"""

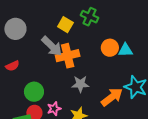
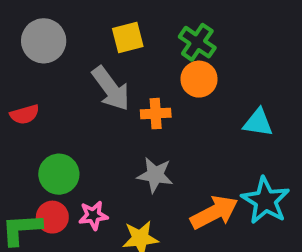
yellow square: (65, 25) -> (128, 37), moved, turned 35
orange circle: (110, 48) -> (199, 79), moved
orange cross: (68, 56) -> (156, 114), moved, size x0.6

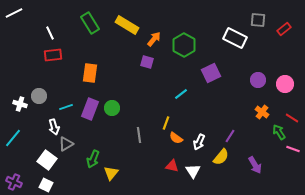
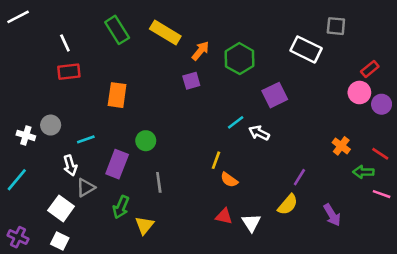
red rectangle: (284, 29) -> (370, 69), moved
purple square: (147, 62) -> (191, 81), turned -32
purple circle: (258, 80) -> (382, 104), moved
pink circle: (285, 84) -> (359, 92), moved
purple rectangle: (90, 109) -> (117, 164), moved
green arrow: (279, 132) -> (363, 172), turned -56
gray line: (139, 135) -> (159, 182), moved
white arrow: (199, 142) -> (259, 133), moved, turned 91

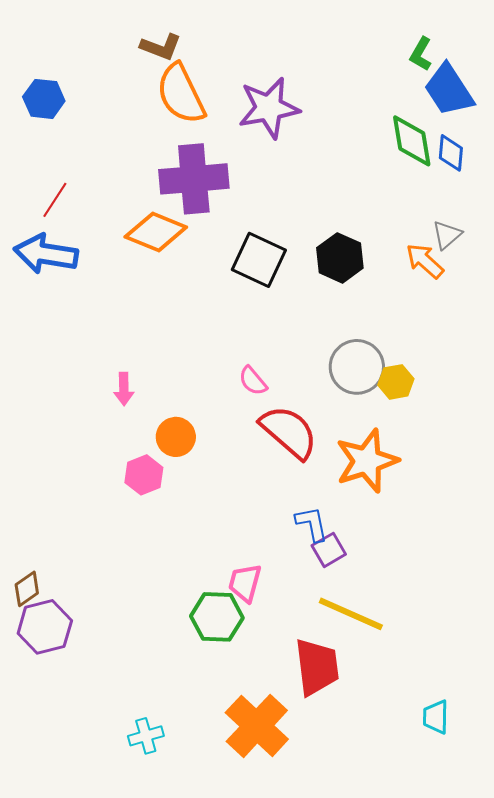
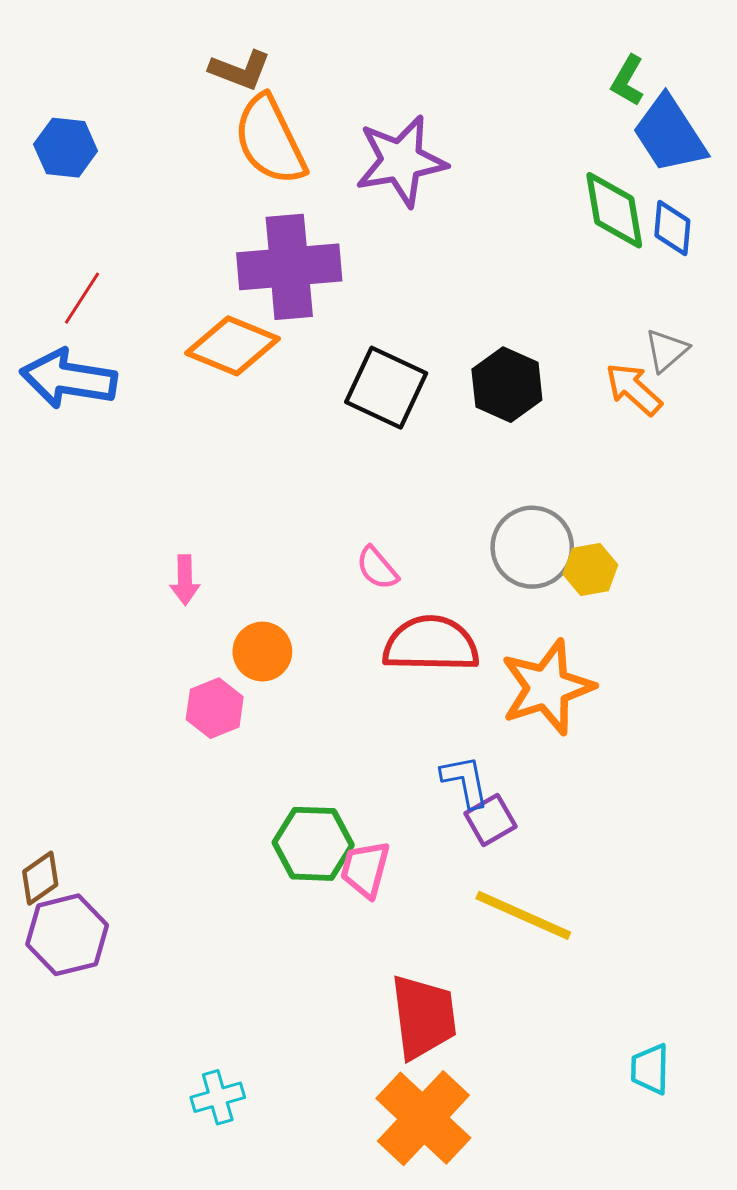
red semicircle: (289, 432) -> (431, 644), turned -40
green hexagon: (217, 617) -> (313, 844), moved
red trapezoid: (317, 667) -> (423, 1017), moved
orange cross: (257, 726) -> (423, 1118), moved

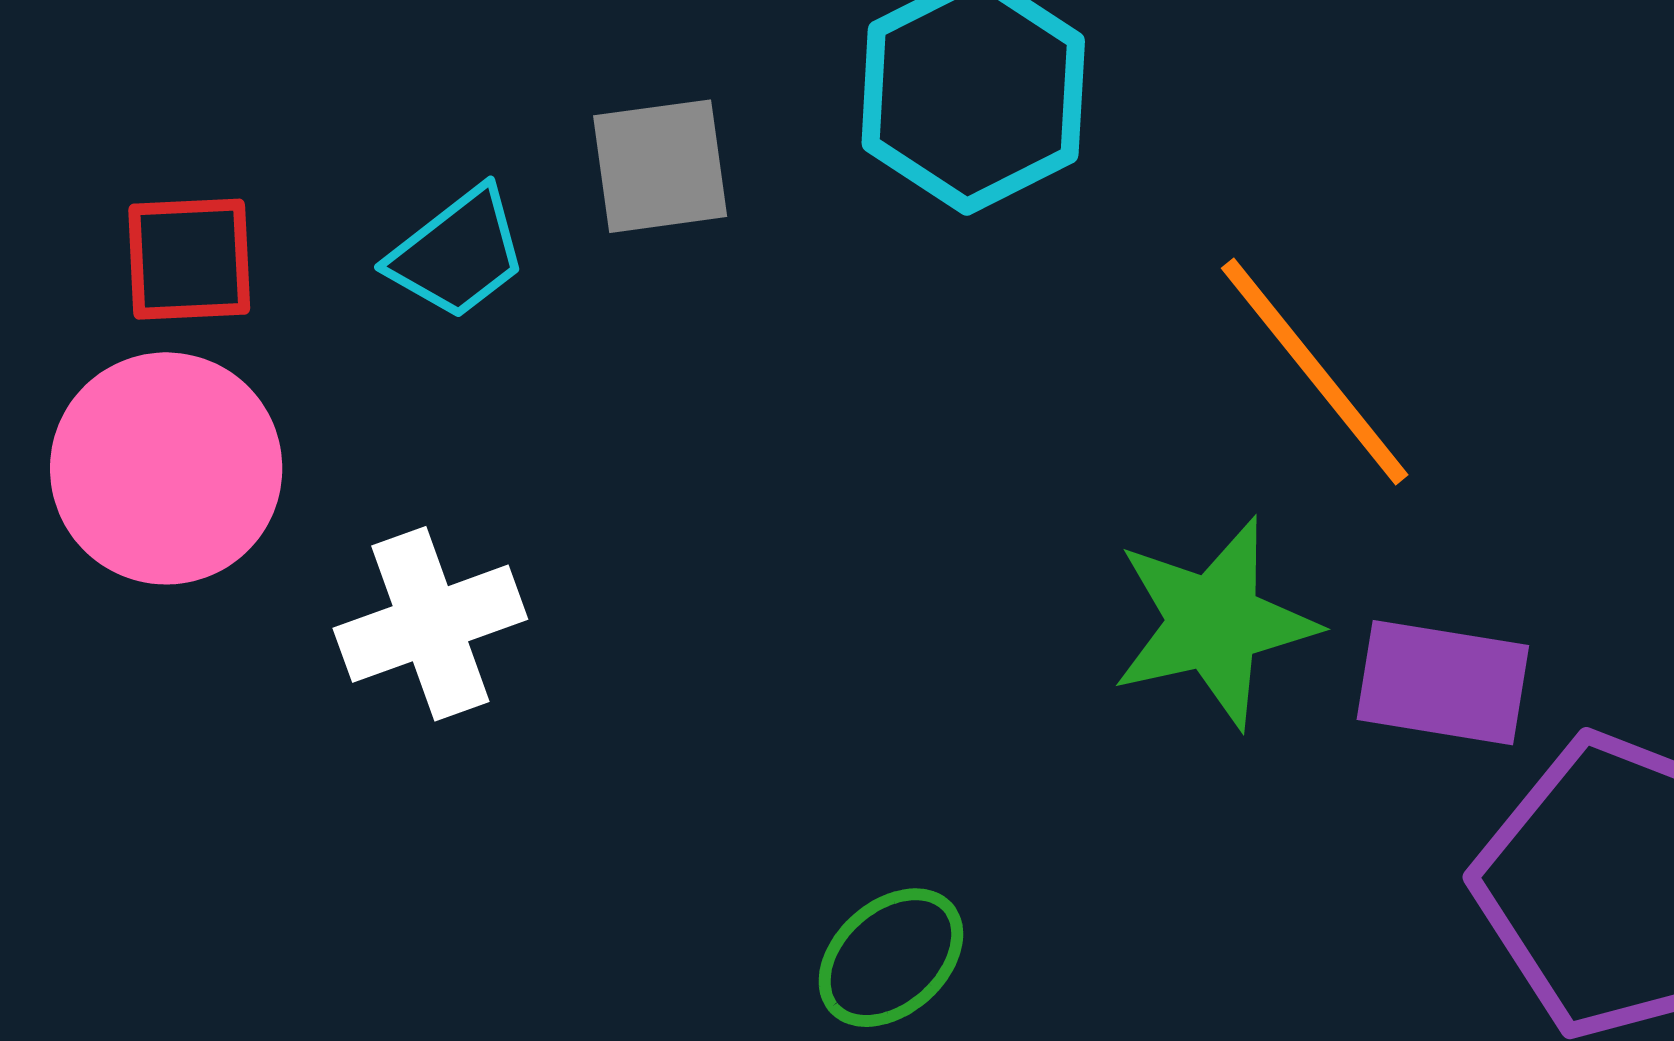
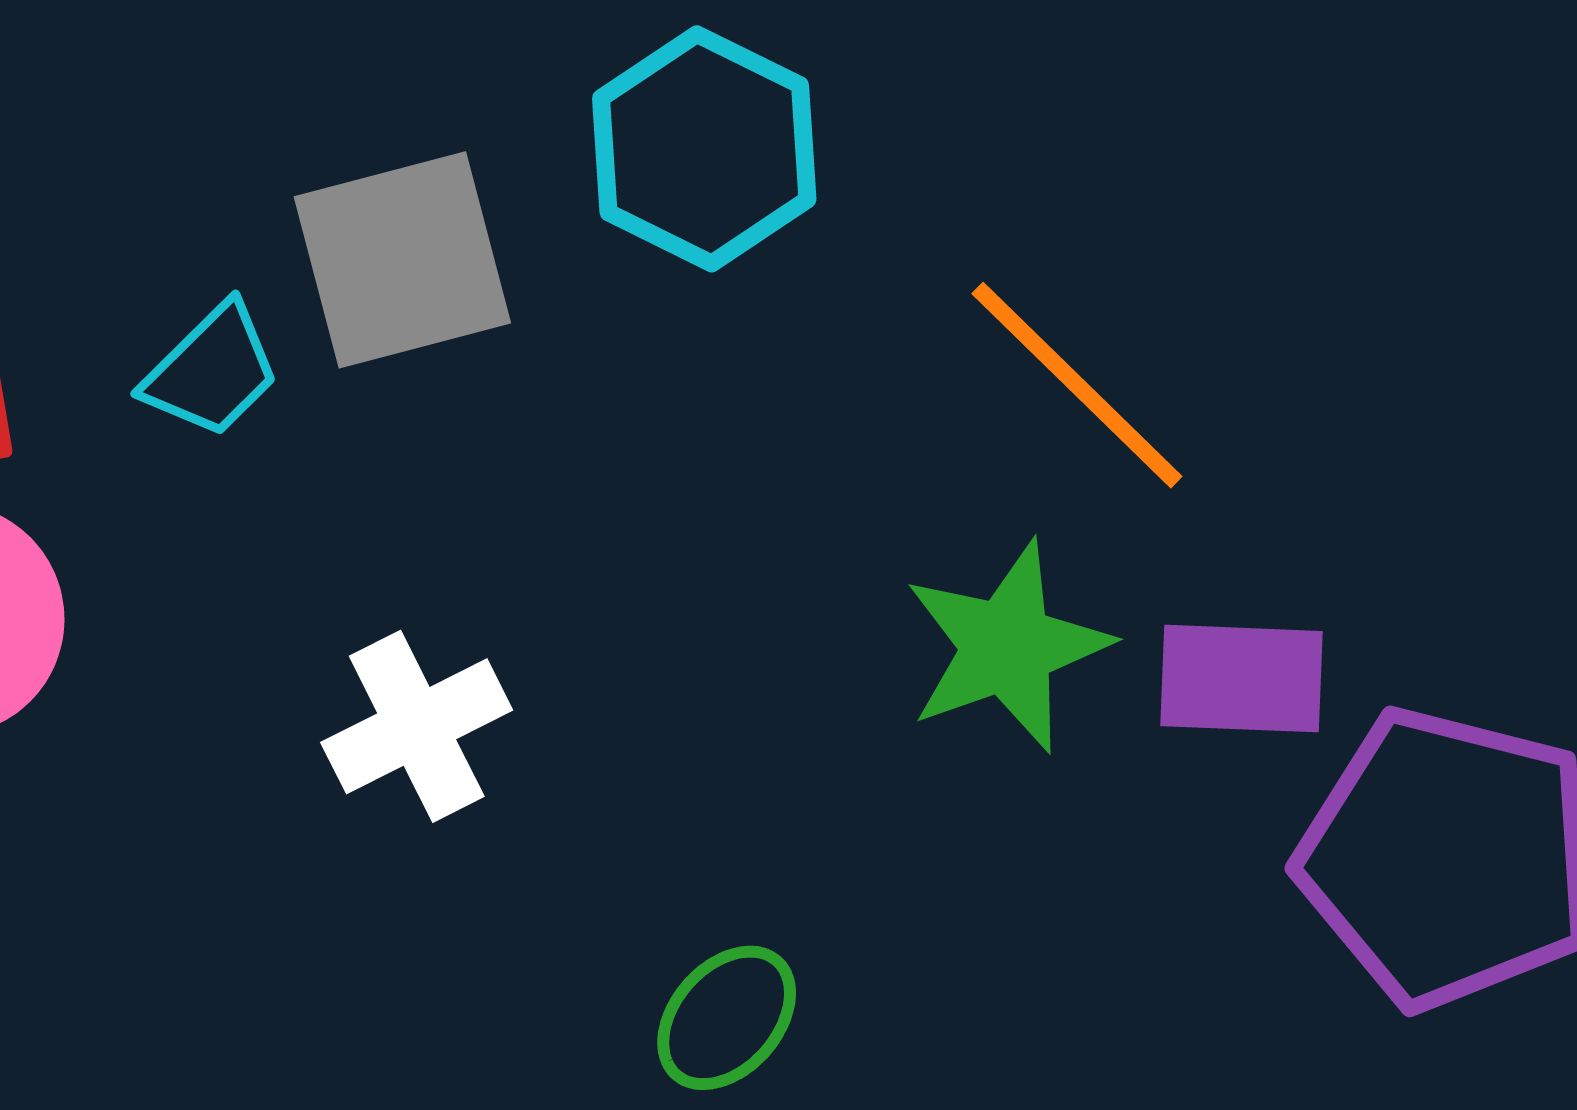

"""

(Problem details)
Please return the material above unchanged, with every picture removed.

(Written solution)
yellow square: (65, 25) -> (128, 37), moved, turned 35
orange circle: (110, 48) -> (199, 79), moved
orange cross: (68, 56) -> (156, 114), moved, size x0.6

red rectangle: (284, 29) -> (370, 69), moved
purple square: (147, 62) -> (191, 81), turned -32
purple circle: (258, 80) -> (382, 104), moved
pink circle: (285, 84) -> (359, 92), moved
purple rectangle: (90, 109) -> (117, 164), moved
green arrow: (279, 132) -> (363, 172), turned -56
gray line: (139, 135) -> (159, 182), moved
white arrow: (199, 142) -> (259, 133), moved, turned 91

red semicircle: (289, 432) -> (431, 644), turned -40
green hexagon: (217, 617) -> (313, 844), moved
red trapezoid: (317, 667) -> (423, 1017), moved
orange cross: (257, 726) -> (423, 1118), moved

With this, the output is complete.